*Required work*. Under this line are records; the part from the line containing "pink brick F5" through the line containing "green round brick" should be repeated exactly. Please exclude pictures.

(Image sets with object changes)
_ _ _
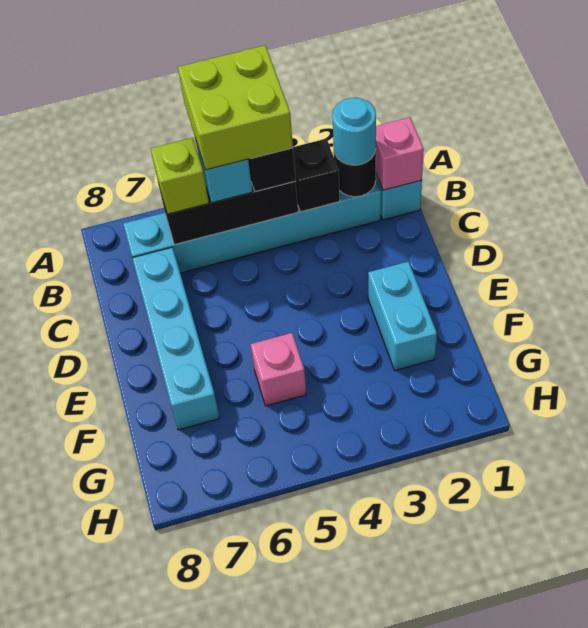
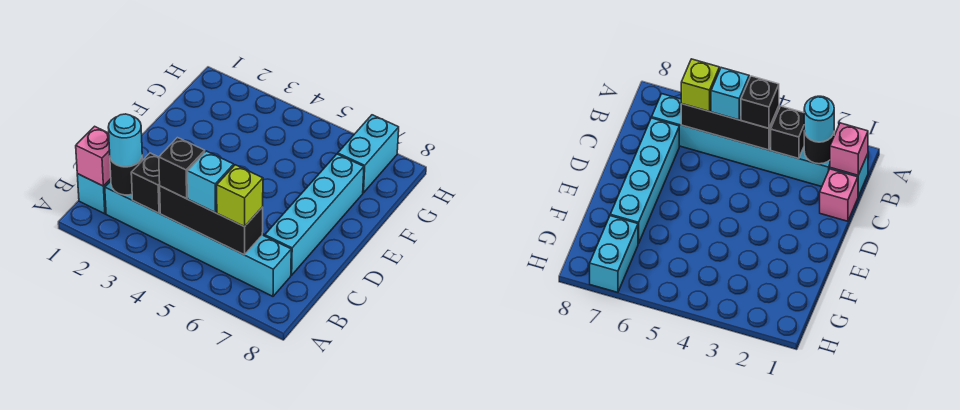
lime brick A4:B5 level 4 -> none
cyan brick E2:F2 level 1 -> cyan brick G7:H7 level 1
pink brick F5 level 1 -> pink brick C1 level 1

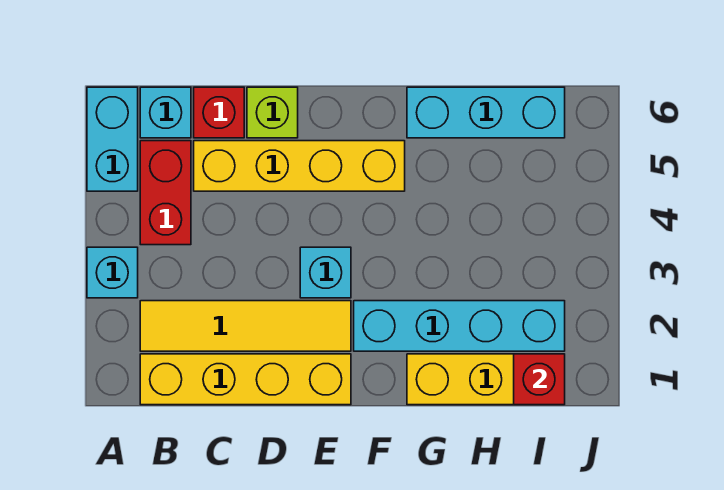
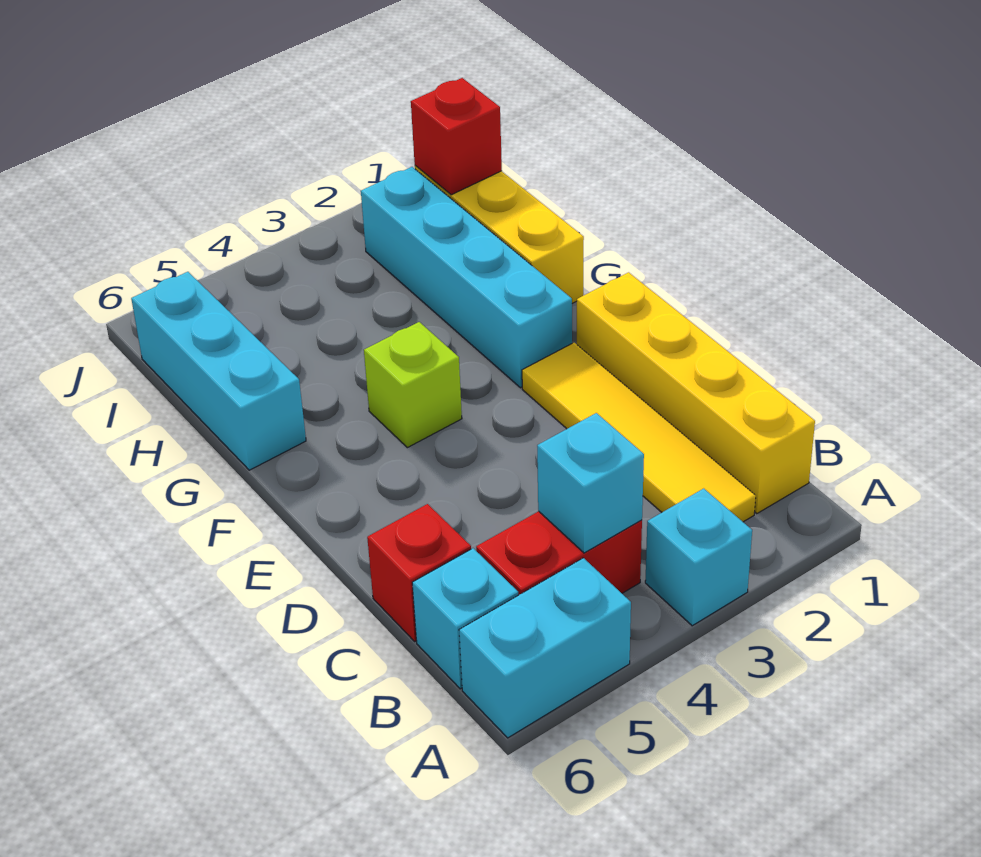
yellow brick C5:F5 level 1 -> none
lime brick D6 level 1 -> lime brick F4 level 1
cyan brick E3 level 1 -> cyan brick B4 level 2

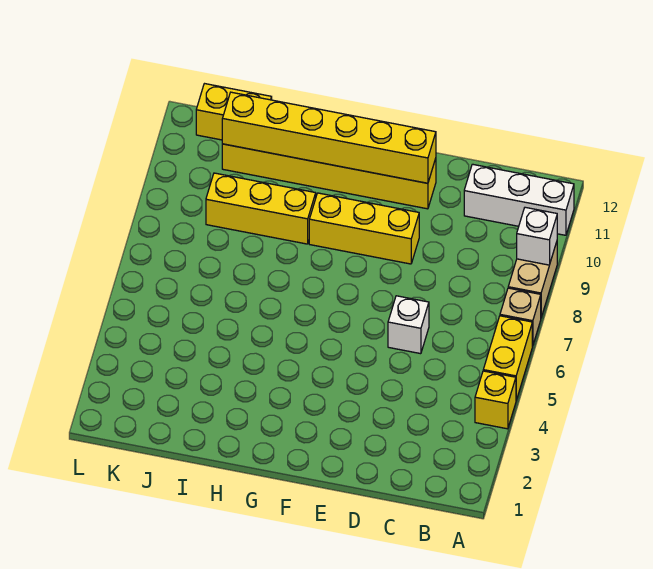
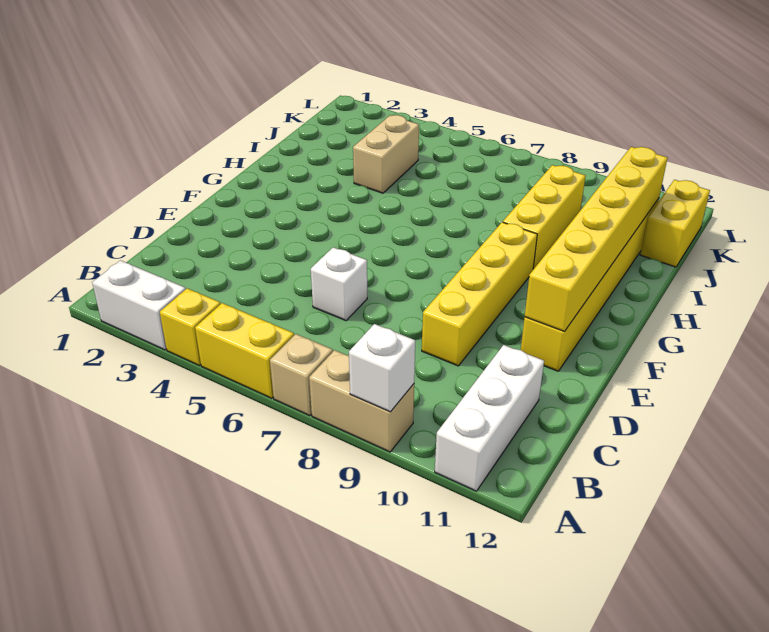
none -> white brick A2:A3 level 1
yellow brick E9:G9 level 1 -> yellow brick D9:G9 level 1
none -> tan brick I4:J4 level 1

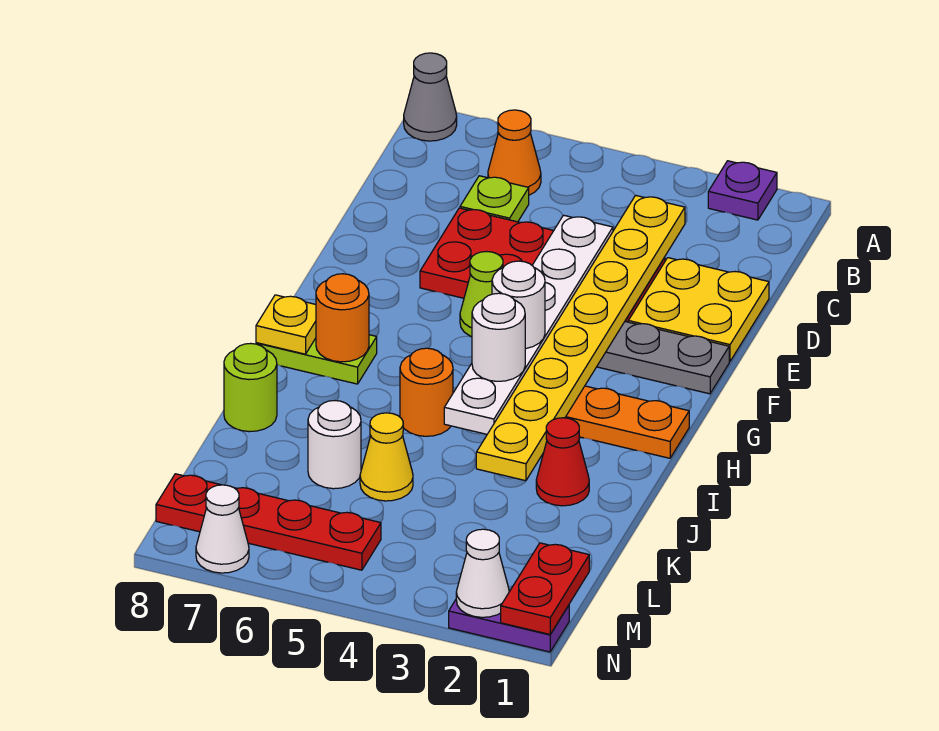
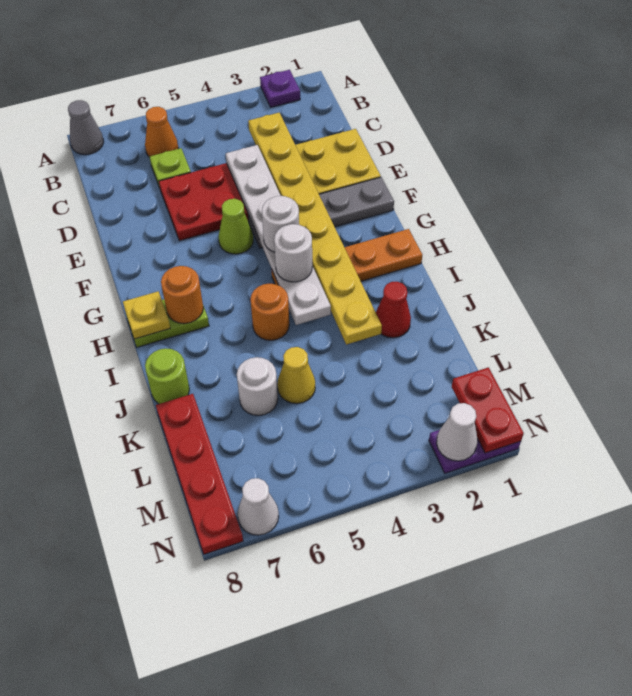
red plate M5:M8 level 1 -> red plate K8:N8 level 1

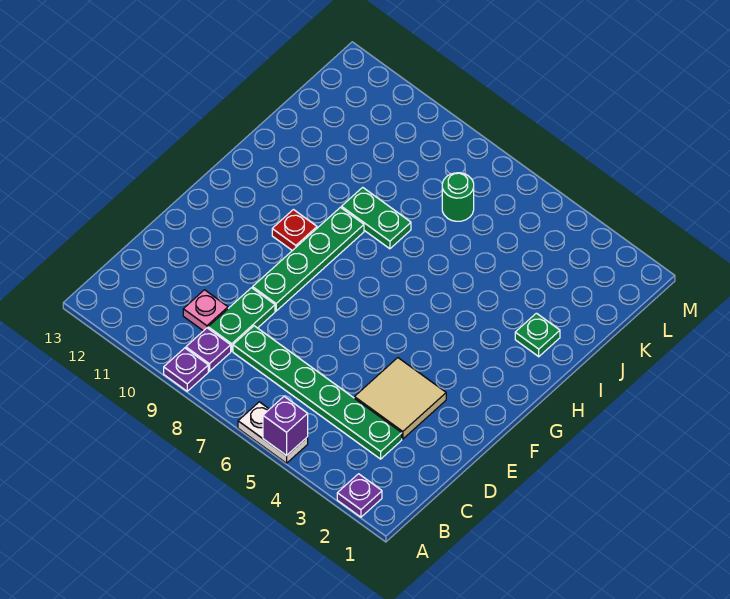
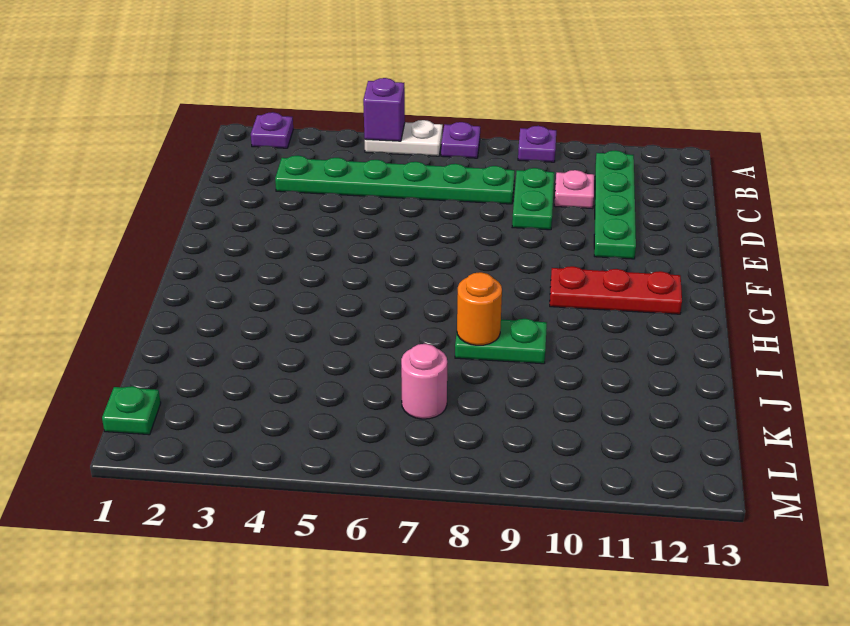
purple plate B9 level 1 -> purple plate A7 level 1
tan tile D3:E4 level 1 -> none
green plate E9:H9 level 1 -> green plate B11:E11 level 1
red plate G10 level 1 -> red plate G10:G12 level 1
green plate I2 level 1 -> green plate L1 level 1
none -> orange round brick I8 level 2
green round brick K7 level 1 -> pink round brick K7 level 1

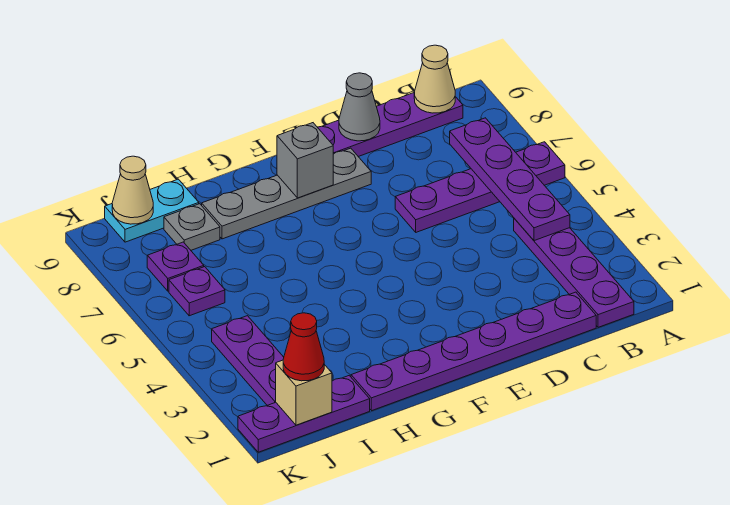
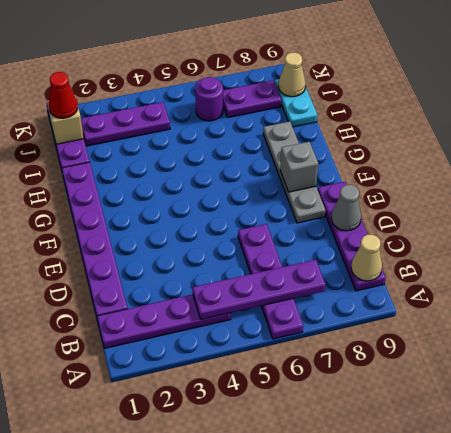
grey plate I8 level 1 -> none
purple plate J6 level 1 -> purple round brick J6 level 1
purple plate J7 level 1 -> purple plate J7:J8 level 1

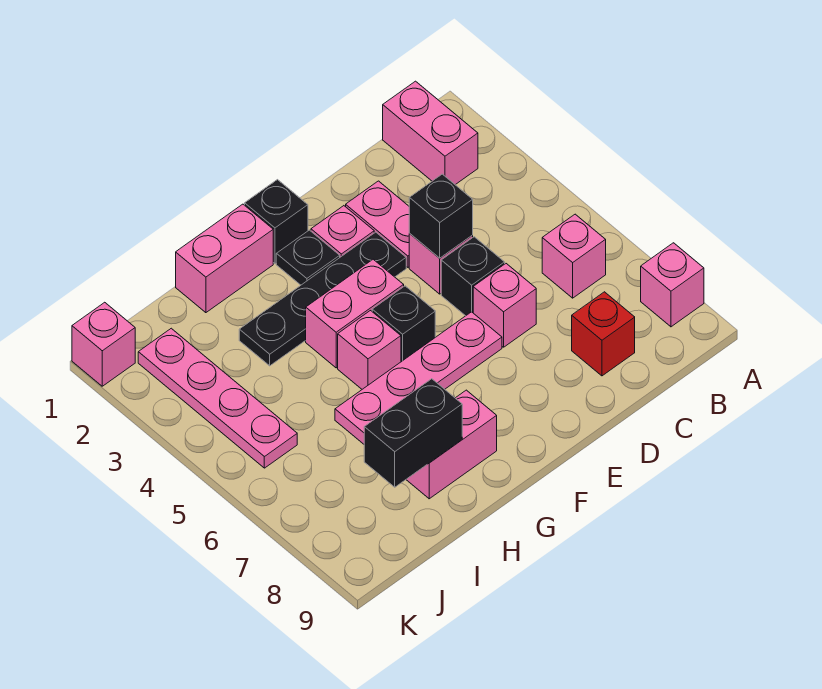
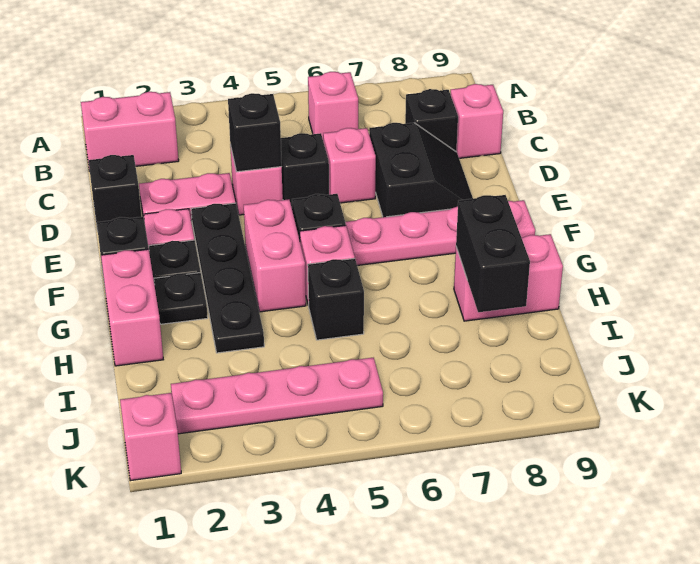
pink brick A8 level 1 -> pink brick C9 level 1
red brick C8 level 1 -> black brick C8 level 1
none -> black brick D1 level 1
none -> black slope D7:E8 level 1 top 7
pink plate E6:H6 level 1 -> pink plate F6:F9 level 1
none -> black plate G2 level 1
pink brick G8:H8 level 1 -> pink brick H8:H9 level 1
none -> black brick H5 level 1

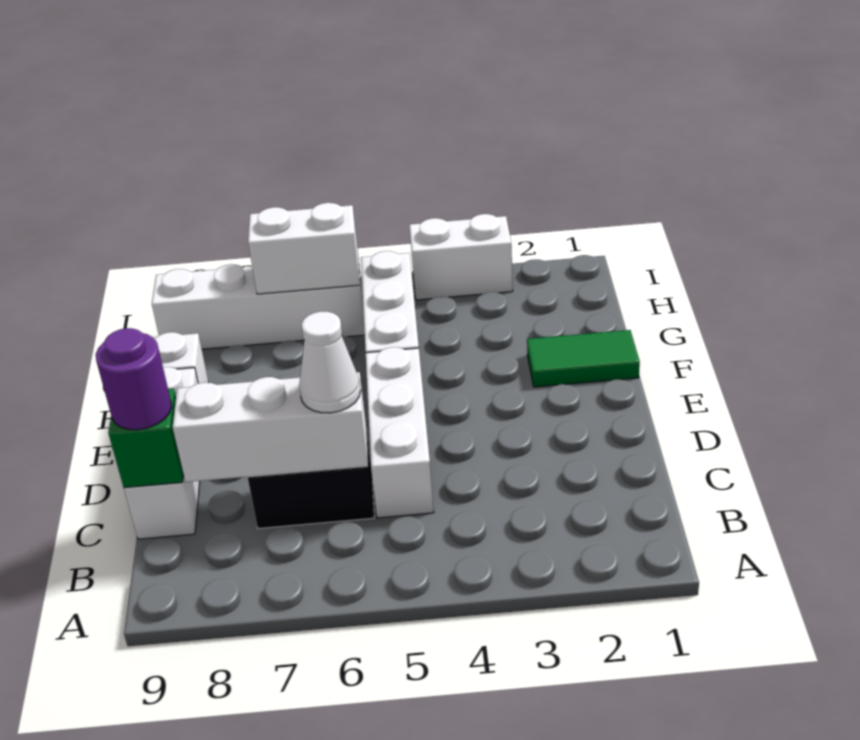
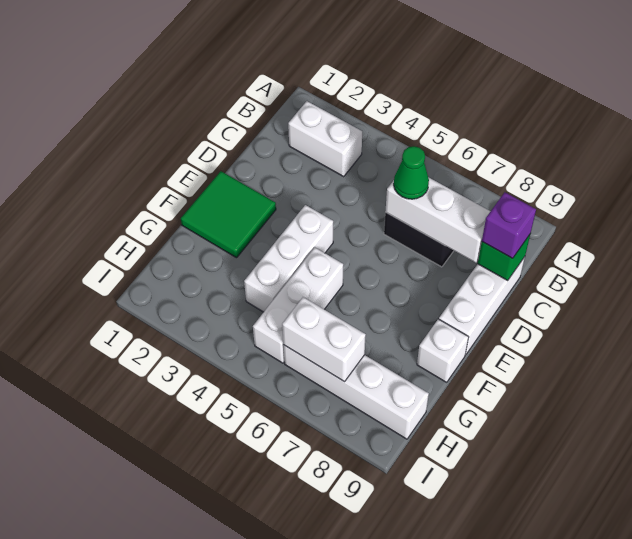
white brick C5:E5 level 1 -> white brick E4:G4 level 1
white cone C6 level 3 -> green cone C6 level 3
purple round brick C9 level 3 -> purple brick C9 level 3
green tile F1:F2 level 1 -> green tile E1:F2 level 1
white brick I3:I4 level 1 -> white brick B2:B3 level 1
_ _ _
*Task result*.
pink brick F5 level 1 -> pink brick C1 level 1

yellow brick C5:F5 level 1 -> none
lime brick D6 level 1 -> lime brick F4 level 1
cyan brick E3 level 1 -> cyan brick B4 level 2

none -> white brick A2:A3 level 1
yellow brick E9:G9 level 1 -> yellow brick D9:G9 level 1
none -> tan brick I4:J4 level 1

red plate M5:M8 level 1 -> red plate K8:N8 level 1

purple plate B9 level 1 -> purple plate A7 level 1
tan tile D3:E4 level 1 -> none
green plate E9:H9 level 1 -> green plate B11:E11 level 1
red plate G10 level 1 -> red plate G10:G12 level 1
green plate I2 level 1 -> green plate L1 level 1
none -> orange round brick I8 level 2
green round brick K7 level 1 -> pink round brick K7 level 1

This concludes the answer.